*** Opening EXCERPTED RECORDS ***

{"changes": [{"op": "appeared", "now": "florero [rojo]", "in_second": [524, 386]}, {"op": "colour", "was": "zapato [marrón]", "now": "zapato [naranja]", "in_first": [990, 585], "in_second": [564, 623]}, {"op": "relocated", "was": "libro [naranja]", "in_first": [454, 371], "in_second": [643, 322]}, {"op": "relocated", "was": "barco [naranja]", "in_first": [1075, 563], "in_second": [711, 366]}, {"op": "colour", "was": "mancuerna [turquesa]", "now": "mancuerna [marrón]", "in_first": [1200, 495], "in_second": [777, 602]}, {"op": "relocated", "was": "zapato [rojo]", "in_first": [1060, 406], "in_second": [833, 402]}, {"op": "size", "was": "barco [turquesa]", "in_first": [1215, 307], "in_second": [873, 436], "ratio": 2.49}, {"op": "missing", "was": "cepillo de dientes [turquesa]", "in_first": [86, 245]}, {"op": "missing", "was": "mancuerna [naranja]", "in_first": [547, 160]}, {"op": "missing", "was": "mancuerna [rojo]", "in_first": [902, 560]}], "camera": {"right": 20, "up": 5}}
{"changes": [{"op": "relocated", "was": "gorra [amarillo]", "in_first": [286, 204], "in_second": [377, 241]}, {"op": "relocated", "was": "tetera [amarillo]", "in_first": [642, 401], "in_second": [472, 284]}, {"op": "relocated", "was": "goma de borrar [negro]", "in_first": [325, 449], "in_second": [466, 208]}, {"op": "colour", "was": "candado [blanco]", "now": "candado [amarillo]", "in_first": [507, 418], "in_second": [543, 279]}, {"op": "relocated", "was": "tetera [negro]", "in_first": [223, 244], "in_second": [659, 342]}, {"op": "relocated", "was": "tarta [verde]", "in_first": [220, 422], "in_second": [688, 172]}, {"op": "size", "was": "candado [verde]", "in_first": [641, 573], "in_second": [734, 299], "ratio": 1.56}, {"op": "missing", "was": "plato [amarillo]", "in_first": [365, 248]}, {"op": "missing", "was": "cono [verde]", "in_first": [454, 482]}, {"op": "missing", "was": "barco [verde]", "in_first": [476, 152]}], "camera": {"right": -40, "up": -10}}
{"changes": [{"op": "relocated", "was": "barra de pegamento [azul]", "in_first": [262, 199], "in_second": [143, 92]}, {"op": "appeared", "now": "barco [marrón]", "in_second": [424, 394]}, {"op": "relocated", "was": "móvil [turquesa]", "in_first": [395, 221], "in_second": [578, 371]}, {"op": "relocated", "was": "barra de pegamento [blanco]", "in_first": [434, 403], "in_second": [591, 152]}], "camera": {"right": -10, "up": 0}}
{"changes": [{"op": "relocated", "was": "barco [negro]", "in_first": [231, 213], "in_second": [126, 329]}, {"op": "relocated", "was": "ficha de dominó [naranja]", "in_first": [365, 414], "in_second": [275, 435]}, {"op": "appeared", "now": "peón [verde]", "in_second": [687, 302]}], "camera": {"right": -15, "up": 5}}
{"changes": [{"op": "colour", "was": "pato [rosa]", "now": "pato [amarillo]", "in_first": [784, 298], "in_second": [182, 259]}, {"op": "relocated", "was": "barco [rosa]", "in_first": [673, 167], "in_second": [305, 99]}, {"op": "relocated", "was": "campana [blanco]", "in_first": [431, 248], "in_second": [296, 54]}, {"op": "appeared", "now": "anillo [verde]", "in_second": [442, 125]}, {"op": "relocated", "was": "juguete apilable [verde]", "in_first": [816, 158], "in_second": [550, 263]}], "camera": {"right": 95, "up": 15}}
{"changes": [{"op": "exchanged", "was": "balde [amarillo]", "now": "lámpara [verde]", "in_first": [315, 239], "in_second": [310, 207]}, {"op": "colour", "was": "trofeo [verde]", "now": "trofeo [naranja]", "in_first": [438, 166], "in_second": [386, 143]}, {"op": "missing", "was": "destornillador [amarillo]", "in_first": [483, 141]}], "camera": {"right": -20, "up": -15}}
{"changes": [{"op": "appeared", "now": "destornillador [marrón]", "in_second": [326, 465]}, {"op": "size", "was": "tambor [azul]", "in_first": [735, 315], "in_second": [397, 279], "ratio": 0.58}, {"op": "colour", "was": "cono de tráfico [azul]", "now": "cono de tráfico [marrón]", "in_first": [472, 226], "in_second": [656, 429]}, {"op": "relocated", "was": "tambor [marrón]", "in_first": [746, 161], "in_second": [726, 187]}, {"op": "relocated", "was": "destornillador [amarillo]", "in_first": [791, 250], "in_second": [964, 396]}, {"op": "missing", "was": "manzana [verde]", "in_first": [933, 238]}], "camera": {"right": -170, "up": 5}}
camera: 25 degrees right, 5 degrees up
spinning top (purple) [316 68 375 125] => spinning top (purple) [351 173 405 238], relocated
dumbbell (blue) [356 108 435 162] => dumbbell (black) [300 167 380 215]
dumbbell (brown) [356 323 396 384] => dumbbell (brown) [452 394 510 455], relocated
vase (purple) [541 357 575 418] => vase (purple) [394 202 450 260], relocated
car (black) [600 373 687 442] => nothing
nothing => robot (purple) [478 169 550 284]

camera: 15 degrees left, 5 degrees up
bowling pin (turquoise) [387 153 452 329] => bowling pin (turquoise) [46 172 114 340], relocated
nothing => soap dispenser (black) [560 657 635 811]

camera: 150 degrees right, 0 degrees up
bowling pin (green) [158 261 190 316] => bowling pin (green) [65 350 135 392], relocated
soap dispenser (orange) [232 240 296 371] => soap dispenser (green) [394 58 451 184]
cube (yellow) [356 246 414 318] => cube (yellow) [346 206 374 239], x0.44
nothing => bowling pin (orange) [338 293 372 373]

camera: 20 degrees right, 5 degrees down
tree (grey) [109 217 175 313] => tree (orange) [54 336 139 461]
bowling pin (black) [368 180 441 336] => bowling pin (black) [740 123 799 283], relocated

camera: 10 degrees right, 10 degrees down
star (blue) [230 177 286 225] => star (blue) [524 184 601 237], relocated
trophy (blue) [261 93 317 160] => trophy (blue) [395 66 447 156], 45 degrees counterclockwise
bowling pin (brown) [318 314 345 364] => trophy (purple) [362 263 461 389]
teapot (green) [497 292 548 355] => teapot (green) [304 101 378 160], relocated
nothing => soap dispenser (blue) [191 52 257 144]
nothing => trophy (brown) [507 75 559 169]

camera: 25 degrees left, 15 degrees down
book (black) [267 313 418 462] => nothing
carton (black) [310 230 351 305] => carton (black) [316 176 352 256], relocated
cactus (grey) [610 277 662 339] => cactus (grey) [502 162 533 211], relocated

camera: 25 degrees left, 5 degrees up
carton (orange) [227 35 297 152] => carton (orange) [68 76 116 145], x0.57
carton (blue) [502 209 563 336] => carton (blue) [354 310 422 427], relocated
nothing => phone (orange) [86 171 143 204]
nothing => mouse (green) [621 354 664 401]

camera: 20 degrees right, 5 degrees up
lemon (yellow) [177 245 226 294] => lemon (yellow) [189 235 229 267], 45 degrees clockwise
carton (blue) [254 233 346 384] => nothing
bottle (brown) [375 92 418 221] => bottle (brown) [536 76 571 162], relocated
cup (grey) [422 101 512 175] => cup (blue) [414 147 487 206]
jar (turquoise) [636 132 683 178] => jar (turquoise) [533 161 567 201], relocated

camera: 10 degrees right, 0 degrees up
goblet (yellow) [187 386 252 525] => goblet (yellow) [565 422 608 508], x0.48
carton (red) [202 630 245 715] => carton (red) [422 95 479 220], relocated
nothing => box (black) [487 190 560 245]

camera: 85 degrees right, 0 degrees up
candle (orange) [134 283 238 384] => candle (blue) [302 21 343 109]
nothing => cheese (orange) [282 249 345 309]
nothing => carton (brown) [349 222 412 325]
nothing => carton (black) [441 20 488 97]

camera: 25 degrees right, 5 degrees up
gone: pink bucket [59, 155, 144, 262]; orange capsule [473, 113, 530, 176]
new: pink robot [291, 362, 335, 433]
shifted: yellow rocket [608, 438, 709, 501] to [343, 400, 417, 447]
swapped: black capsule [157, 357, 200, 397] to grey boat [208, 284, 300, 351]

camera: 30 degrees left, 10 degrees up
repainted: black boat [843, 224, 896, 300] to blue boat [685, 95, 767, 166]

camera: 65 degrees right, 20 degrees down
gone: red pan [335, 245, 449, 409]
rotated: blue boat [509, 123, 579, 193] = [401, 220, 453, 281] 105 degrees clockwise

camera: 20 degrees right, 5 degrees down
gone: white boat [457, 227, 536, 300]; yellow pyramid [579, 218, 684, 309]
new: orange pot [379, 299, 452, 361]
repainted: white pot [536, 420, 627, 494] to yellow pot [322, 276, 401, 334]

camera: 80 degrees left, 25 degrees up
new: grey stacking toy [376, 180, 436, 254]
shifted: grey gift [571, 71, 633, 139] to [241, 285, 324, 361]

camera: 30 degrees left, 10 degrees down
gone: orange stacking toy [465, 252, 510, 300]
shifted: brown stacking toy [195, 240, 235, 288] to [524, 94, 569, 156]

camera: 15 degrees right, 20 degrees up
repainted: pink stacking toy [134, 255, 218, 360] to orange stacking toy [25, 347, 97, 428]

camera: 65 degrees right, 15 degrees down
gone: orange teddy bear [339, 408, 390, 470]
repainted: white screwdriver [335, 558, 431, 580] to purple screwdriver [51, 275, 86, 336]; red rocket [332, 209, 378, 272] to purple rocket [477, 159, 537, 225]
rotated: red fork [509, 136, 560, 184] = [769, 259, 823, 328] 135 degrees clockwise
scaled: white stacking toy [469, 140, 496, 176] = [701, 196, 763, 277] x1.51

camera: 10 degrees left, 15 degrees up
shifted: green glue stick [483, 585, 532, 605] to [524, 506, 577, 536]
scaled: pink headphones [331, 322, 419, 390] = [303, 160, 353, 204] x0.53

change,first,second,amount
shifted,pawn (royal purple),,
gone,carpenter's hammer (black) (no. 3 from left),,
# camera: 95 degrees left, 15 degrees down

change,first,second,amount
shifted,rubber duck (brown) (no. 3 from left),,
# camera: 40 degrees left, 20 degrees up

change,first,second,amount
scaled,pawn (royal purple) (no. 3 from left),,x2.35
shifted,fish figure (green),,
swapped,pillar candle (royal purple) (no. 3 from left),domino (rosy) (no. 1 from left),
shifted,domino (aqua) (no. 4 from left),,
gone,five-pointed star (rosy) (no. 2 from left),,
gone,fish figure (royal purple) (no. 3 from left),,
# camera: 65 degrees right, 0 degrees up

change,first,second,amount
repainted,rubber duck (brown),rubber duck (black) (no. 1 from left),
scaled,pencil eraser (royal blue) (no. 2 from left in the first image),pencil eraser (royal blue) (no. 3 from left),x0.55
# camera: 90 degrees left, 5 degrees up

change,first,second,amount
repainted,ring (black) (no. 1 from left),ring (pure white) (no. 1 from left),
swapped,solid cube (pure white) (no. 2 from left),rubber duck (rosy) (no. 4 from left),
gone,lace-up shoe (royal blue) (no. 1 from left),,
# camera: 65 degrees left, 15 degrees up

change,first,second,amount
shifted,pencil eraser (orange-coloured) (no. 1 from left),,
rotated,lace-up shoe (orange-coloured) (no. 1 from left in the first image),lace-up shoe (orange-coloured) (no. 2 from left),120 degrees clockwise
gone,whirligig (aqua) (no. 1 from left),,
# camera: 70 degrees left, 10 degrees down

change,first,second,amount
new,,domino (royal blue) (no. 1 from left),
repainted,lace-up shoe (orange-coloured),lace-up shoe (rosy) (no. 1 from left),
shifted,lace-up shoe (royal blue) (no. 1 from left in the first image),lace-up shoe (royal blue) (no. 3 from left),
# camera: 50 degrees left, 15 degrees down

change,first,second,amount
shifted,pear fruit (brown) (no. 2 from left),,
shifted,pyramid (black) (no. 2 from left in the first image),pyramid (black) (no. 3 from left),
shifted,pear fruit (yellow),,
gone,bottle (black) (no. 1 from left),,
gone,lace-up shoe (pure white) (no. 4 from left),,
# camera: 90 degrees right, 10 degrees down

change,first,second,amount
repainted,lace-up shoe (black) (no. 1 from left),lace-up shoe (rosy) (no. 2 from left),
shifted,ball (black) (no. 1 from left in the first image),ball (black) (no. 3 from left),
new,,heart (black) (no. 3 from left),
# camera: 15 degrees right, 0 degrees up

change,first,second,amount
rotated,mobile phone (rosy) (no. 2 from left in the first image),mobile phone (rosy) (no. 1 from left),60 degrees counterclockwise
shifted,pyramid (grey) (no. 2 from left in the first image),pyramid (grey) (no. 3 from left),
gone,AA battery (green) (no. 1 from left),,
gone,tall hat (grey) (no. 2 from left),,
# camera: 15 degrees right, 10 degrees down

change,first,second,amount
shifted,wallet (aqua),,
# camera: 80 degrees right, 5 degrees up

*** Closing EXCERPTED RECORDS ***

__YOUR OBJECTIVE__
Show each line from the material above where the string "dumbbell" can be found.

__RESULT OF THIS EXERCISE__
dumbbell (blue) [356 108 435 162] => dumbbell (black) [300 167 380 215]
dumbbell (brown) [356 323 396 384] => dumbbell (brown) [452 394 510 455], relocated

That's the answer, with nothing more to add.